▸ **Source records**:
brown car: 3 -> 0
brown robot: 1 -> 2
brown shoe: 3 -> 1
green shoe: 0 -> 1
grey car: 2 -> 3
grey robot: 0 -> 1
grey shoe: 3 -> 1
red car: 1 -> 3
---
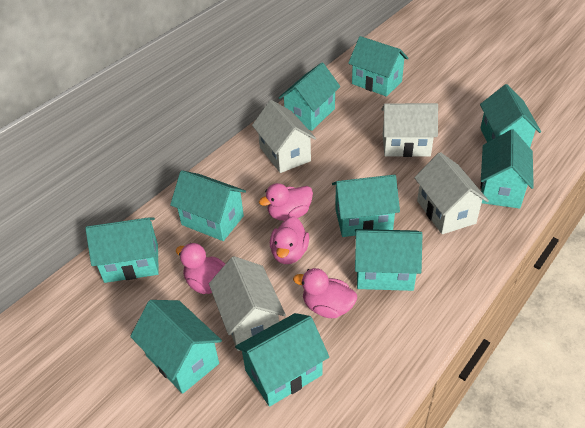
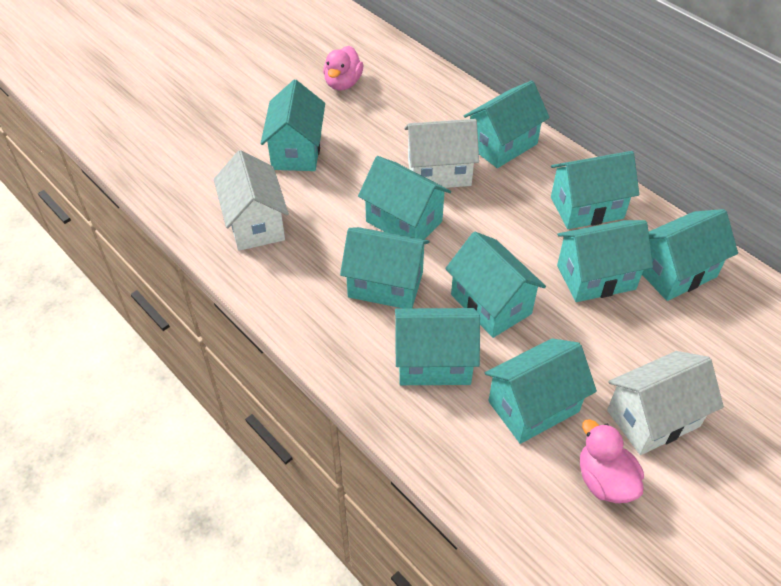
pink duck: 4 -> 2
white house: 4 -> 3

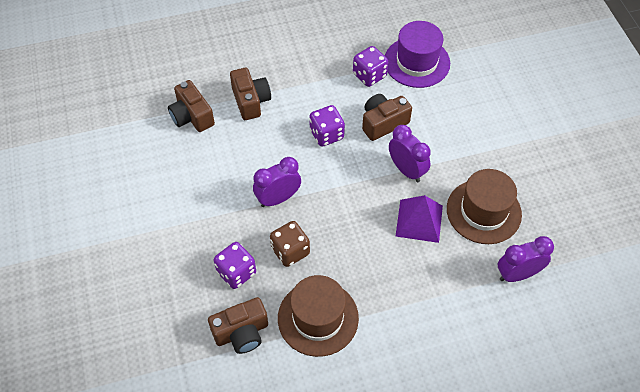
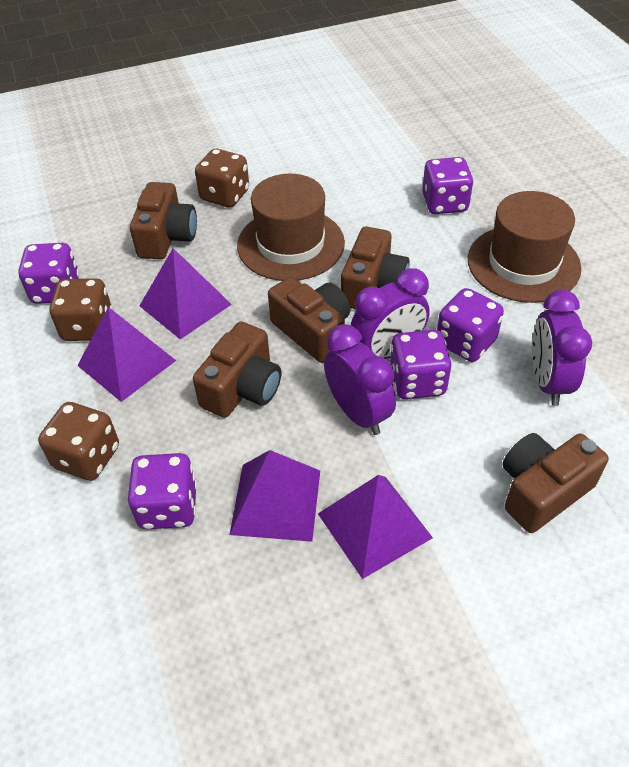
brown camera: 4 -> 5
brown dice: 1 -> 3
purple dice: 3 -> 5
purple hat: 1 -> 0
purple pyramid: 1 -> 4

▸ **What is needed**: Please copy each line of the records above that holds the word "shoe".

▸ **Your response**:
brown shoe: 3 -> 1
green shoe: 0 -> 1
grey shoe: 3 -> 1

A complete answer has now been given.